## Task
Set down all of the entries below exactly, and omit the pictures.

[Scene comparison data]
=== Section Start ===
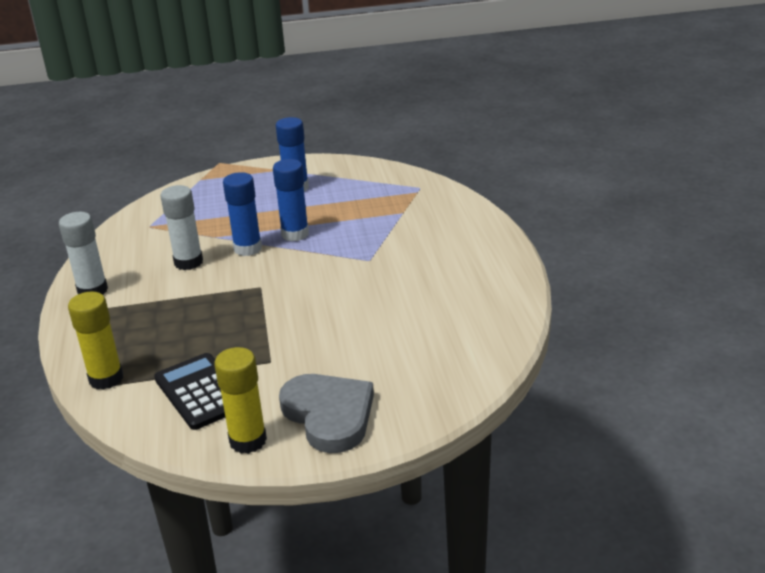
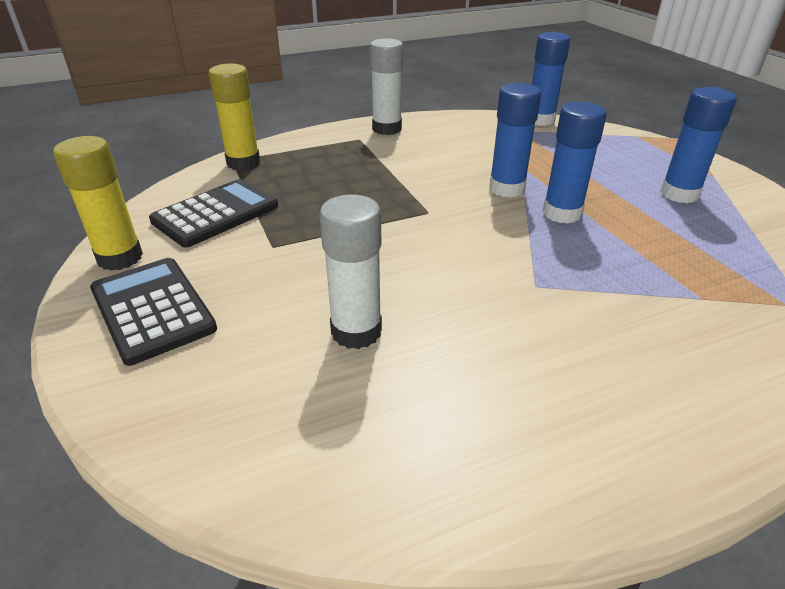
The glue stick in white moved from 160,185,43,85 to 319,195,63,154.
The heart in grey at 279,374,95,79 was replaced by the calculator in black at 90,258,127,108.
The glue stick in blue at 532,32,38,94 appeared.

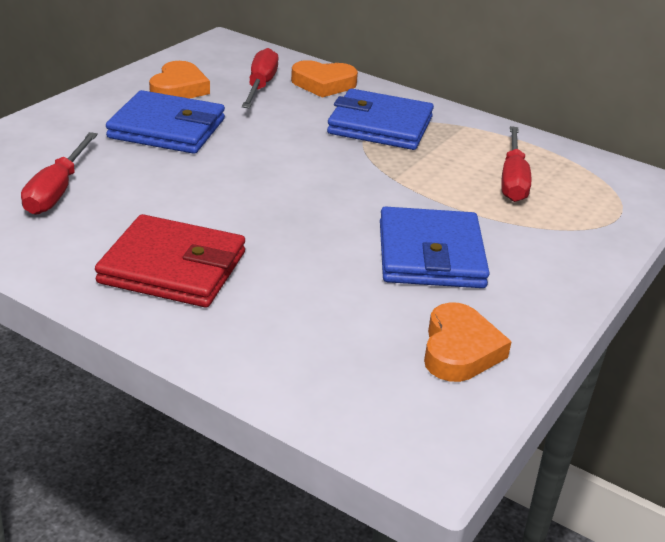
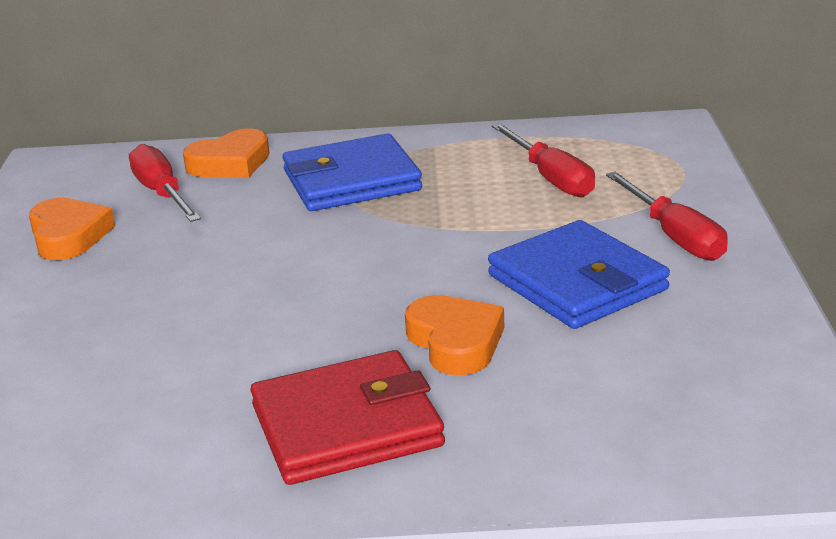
The wallet in blue at 106,90,119,64 disappeared.
The screwdriver in red moved from 21,132,77,83 to 606,172,122,89.
The heart in orange moved from 424,302,88,80 to 405,295,99,80.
=== Section End ===
## Output for this exercise
The glue stick in white moved from 160,185,43,85 to 319,195,63,154.
The heart in grey at 279,374,95,79 was replaced by the calculator in black at 90,258,127,108.
The glue stick in blue at 532,32,38,94 appeared.

The wallet in blue at 106,90,119,64 disappeared.
The screwdriver in red moved from 21,132,77,83 to 606,172,122,89.
The heart in orange moved from 424,302,88,80 to 405,295,99,80.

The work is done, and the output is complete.